__EXERCISE GOAL__. What is needed here is an exact reprint of every record below.

__THE INPUT__.

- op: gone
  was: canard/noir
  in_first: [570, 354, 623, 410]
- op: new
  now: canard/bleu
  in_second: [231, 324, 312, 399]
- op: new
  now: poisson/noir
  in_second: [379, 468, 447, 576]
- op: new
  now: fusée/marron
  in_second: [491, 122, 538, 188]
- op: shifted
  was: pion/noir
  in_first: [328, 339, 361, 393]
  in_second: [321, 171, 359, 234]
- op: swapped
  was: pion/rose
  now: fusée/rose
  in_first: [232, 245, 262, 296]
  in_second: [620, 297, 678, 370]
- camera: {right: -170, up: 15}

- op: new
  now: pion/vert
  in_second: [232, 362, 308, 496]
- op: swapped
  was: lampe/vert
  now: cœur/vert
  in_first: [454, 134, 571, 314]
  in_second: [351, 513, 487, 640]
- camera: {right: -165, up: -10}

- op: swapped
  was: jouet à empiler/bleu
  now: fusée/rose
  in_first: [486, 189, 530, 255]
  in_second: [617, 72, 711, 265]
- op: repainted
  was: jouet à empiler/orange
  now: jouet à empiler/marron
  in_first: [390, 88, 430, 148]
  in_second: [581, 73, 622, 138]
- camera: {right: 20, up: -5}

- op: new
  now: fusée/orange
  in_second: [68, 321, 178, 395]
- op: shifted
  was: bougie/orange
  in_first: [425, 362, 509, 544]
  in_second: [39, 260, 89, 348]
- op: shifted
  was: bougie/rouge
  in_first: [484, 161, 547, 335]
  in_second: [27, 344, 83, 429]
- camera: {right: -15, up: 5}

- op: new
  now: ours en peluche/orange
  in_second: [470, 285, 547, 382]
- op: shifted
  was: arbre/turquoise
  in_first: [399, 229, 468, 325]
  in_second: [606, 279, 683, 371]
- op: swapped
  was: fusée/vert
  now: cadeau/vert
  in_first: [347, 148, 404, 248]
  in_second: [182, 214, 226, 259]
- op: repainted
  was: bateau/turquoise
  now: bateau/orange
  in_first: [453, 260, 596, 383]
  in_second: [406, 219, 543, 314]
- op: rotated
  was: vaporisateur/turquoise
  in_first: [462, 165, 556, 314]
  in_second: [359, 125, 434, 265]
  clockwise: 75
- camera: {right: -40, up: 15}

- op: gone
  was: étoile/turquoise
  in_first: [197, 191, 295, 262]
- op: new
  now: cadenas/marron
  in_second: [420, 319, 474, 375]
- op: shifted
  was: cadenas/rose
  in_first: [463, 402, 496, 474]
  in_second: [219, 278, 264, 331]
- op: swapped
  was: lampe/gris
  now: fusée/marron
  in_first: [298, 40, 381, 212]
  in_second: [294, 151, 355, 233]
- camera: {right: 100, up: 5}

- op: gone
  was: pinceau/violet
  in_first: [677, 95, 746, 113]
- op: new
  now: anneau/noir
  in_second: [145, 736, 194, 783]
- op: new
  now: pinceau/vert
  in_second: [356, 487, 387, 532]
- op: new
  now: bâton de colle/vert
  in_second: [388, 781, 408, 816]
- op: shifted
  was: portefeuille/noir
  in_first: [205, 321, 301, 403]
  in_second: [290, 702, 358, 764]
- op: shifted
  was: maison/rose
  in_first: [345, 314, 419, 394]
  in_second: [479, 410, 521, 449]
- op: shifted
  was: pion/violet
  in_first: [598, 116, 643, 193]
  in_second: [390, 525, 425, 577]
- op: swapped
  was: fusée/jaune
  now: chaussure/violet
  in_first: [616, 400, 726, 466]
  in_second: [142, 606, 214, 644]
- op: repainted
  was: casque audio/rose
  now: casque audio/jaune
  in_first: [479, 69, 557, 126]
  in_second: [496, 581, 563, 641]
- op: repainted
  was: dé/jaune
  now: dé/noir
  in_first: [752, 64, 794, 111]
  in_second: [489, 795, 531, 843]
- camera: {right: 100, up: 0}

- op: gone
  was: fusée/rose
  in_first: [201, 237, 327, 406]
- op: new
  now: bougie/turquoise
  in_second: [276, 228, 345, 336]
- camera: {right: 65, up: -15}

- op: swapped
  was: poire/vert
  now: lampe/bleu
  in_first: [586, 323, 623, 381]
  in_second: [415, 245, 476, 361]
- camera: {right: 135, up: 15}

__SOLVED EXERCISE__.
- op: gone
  was: canard/noir
  in_first: [570, 354, 623, 410]
- op: new
  now: canard/bleu
  in_second: [231, 324, 312, 399]
- op: new
  now: poisson/noir
  in_second: [379, 468, 447, 576]
- op: new
  now: fusée/marron
  in_second: [491, 122, 538, 188]
- op: shifted
  was: pion/noir
  in_first: [328, 339, 361, 393]
  in_second: [321, 171, 359, 234]
- op: swapped
  was: pion/rose
  now: fusée/rose
  in_first: [232, 245, 262, 296]
  in_second: [620, 297, 678, 370]
- camera: {right: -170, up: 15}

- op: new
  now: pion/vert
  in_second: [232, 362, 308, 496]
- op: swapped
  was: lampe/vert
  now: cœur/vert
  in_first: [454, 134, 571, 314]
  in_second: [351, 513, 487, 640]
- camera: {right: -165, up: -10}

- op: swapped
  was: jouet à empiler/bleu
  now: fusée/rose
  in_first: [486, 189, 530, 255]
  in_second: [617, 72, 711, 265]
- op: repainted
  was: jouet à empiler/orange
  now: jouet à empiler/marron
  in_first: [390, 88, 430, 148]
  in_second: [581, 73, 622, 138]
- camera: {right: 20, up: -5}

- op: new
  now: fusée/orange
  in_second: [68, 321, 178, 395]
- op: shifted
  was: bougie/orange
  in_first: [425, 362, 509, 544]
  in_second: [39, 260, 89, 348]
- op: shifted
  was: bougie/rouge
  in_first: [484, 161, 547, 335]
  in_second: [27, 344, 83, 429]
- camera: {right: -15, up: 5}

- op: new
  now: ours en peluche/orange
  in_second: [470, 285, 547, 382]
- op: shifted
  was: arbre/turquoise
  in_first: [399, 229, 468, 325]
  in_second: [606, 279, 683, 371]
- op: swapped
  was: fusée/vert
  now: cadeau/vert
  in_first: [347, 148, 404, 248]
  in_second: [182, 214, 226, 259]
- op: repainted
  was: bateau/turquoise
  now: bateau/orange
  in_first: [453, 260, 596, 383]
  in_second: [406, 219, 543, 314]
- op: rotated
  was: vaporisateur/turquoise
  in_first: [462, 165, 556, 314]
  in_second: [359, 125, 434, 265]
  clockwise: 75
- camera: {right: -40, up: 15}

- op: gone
  was: étoile/turquoise
  in_first: [197, 191, 295, 262]
- op: new
  now: cadenas/marron
  in_second: [420, 319, 474, 375]
- op: shifted
  was: cadenas/rose
  in_first: [463, 402, 496, 474]
  in_second: [219, 278, 264, 331]
- op: swapped
  was: lampe/gris
  now: fusée/marron
  in_first: [298, 40, 381, 212]
  in_second: [294, 151, 355, 233]
- camera: {right: 100, up: 5}

- op: gone
  was: pinceau/violet
  in_first: [677, 95, 746, 113]
- op: new
  now: anneau/noir
  in_second: [145, 736, 194, 783]
- op: new
  now: pinceau/vert
  in_second: [356, 487, 387, 532]
- op: new
  now: bâton de colle/vert
  in_second: [388, 781, 408, 816]
- op: shifted
  was: portefeuille/noir
  in_first: [205, 321, 301, 403]
  in_second: [290, 702, 358, 764]
- op: shifted
  was: maison/rose
  in_first: [345, 314, 419, 394]
  in_second: [479, 410, 521, 449]
- op: shifted
  was: pion/violet
  in_first: [598, 116, 643, 193]
  in_second: [390, 525, 425, 577]
- op: swapped
  was: fusée/jaune
  now: chaussure/violet
  in_first: [616, 400, 726, 466]
  in_second: [142, 606, 214, 644]
- op: repainted
  was: casque audio/rose
  now: casque audio/jaune
  in_first: [479, 69, 557, 126]
  in_second: [496, 581, 563, 641]
- op: repainted
  was: dé/jaune
  now: dé/noir
  in_first: [752, 64, 794, 111]
  in_second: [489, 795, 531, 843]
- camera: {right: 100, up: 0}

- op: gone
  was: fusée/rose
  in_first: [201, 237, 327, 406]
- op: new
  now: bougie/turquoise
  in_second: [276, 228, 345, 336]
- camera: {right: 65, up: -15}

- op: swapped
  was: poire/vert
  now: lampe/bleu
  in_first: [586, 323, 623, 381]
  in_second: [415, 245, 476, 361]
- camera: {right: 135, up: 15}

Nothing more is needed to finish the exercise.